What is needed: Which lines in the records below contain the word "counterclockwise"? Copy each of them.

Colored shape tracking data:
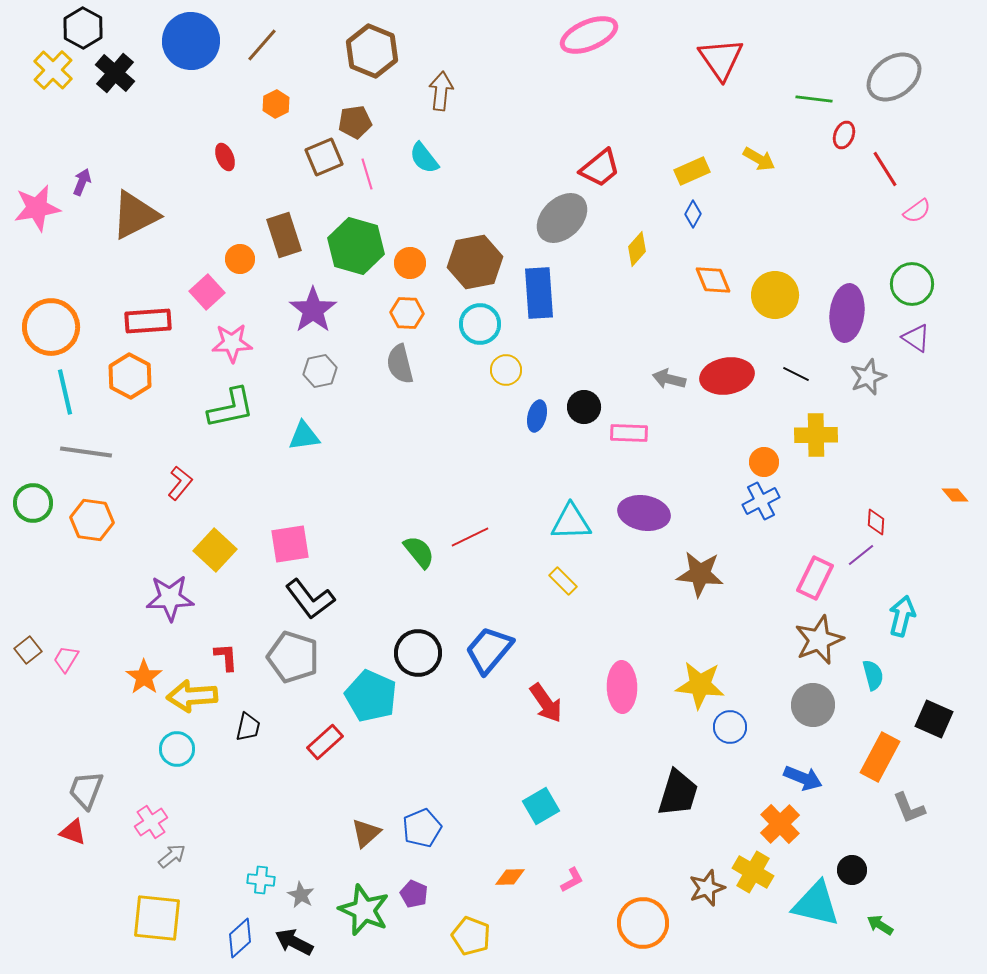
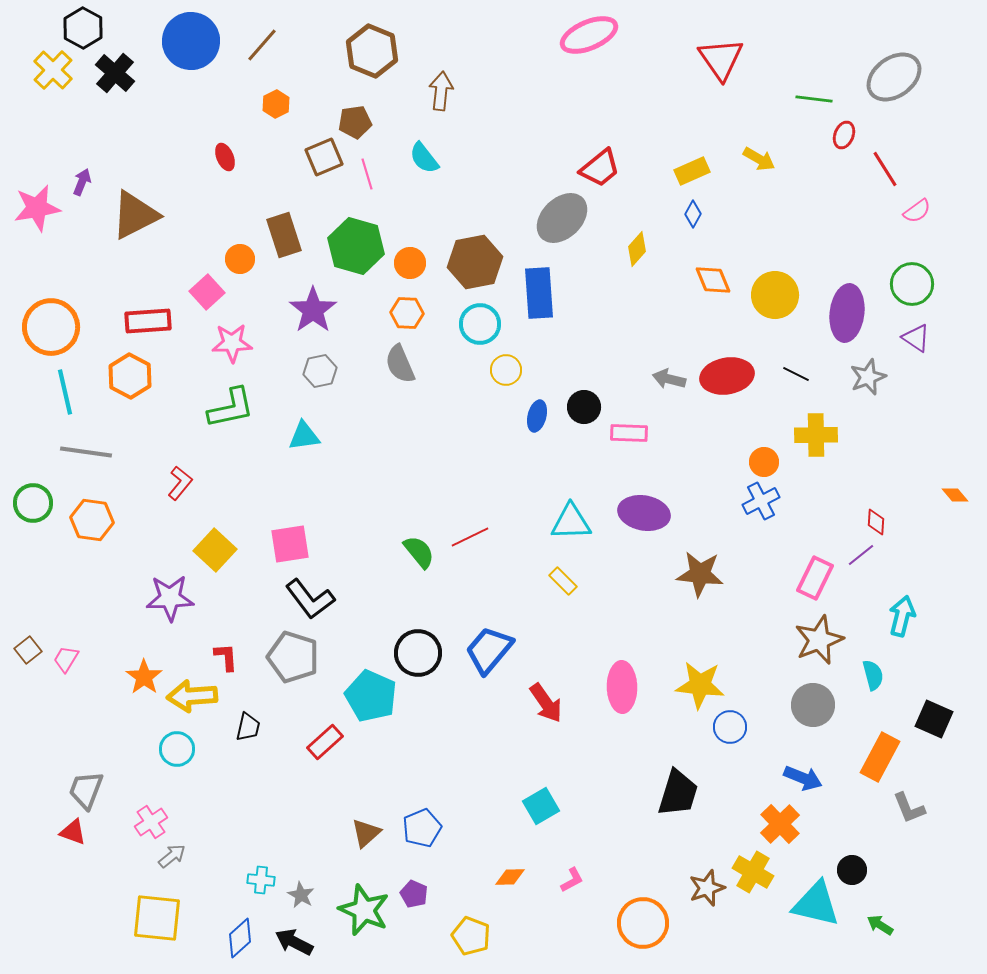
gray semicircle at (400, 364): rotated 9 degrees counterclockwise
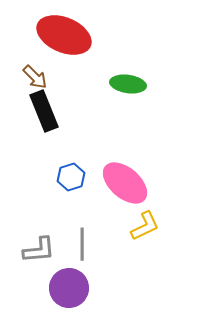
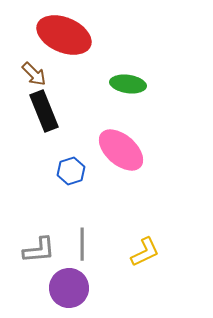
brown arrow: moved 1 px left, 3 px up
blue hexagon: moved 6 px up
pink ellipse: moved 4 px left, 33 px up
yellow L-shape: moved 26 px down
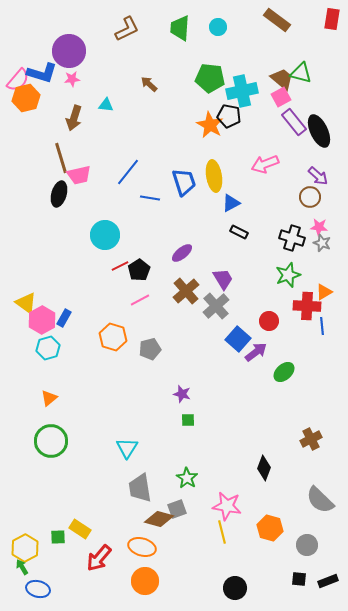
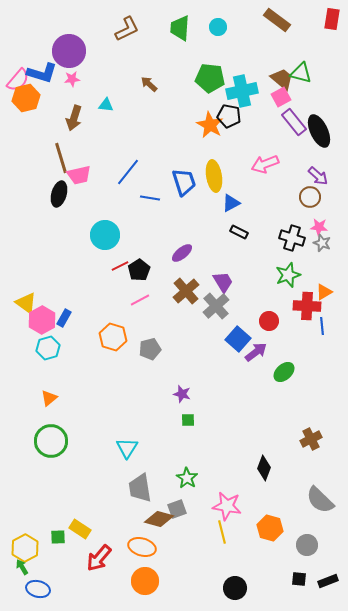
purple trapezoid at (223, 279): moved 3 px down
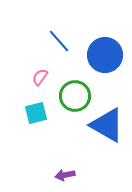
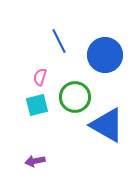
blue line: rotated 15 degrees clockwise
pink semicircle: rotated 18 degrees counterclockwise
green circle: moved 1 px down
cyan square: moved 1 px right, 8 px up
purple arrow: moved 30 px left, 14 px up
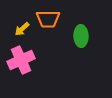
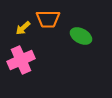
yellow arrow: moved 1 px right, 1 px up
green ellipse: rotated 60 degrees counterclockwise
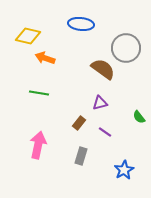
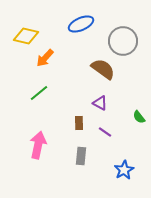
blue ellipse: rotated 30 degrees counterclockwise
yellow diamond: moved 2 px left
gray circle: moved 3 px left, 7 px up
orange arrow: rotated 66 degrees counterclockwise
green line: rotated 48 degrees counterclockwise
purple triangle: rotated 42 degrees clockwise
brown rectangle: rotated 40 degrees counterclockwise
gray rectangle: rotated 12 degrees counterclockwise
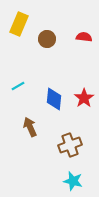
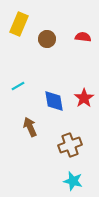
red semicircle: moved 1 px left
blue diamond: moved 2 px down; rotated 15 degrees counterclockwise
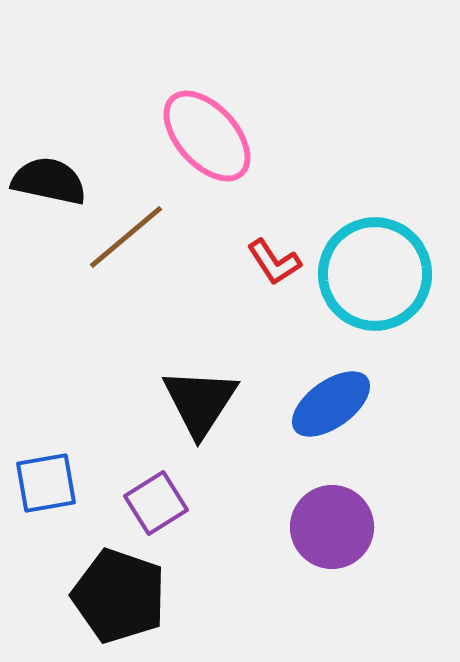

Solved exercise:
gray semicircle at (400, 364): rotated 9 degrees counterclockwise
pink semicircle: rotated 18 degrees counterclockwise
green ellipse: rotated 60 degrees counterclockwise
blue ellipse: rotated 30 degrees counterclockwise
orange arrow: rotated 66 degrees counterclockwise
green line: rotated 48 degrees counterclockwise
brown rectangle: rotated 40 degrees counterclockwise
gray rectangle: rotated 12 degrees counterclockwise
blue diamond: moved 2 px down; rotated 15 degrees counterclockwise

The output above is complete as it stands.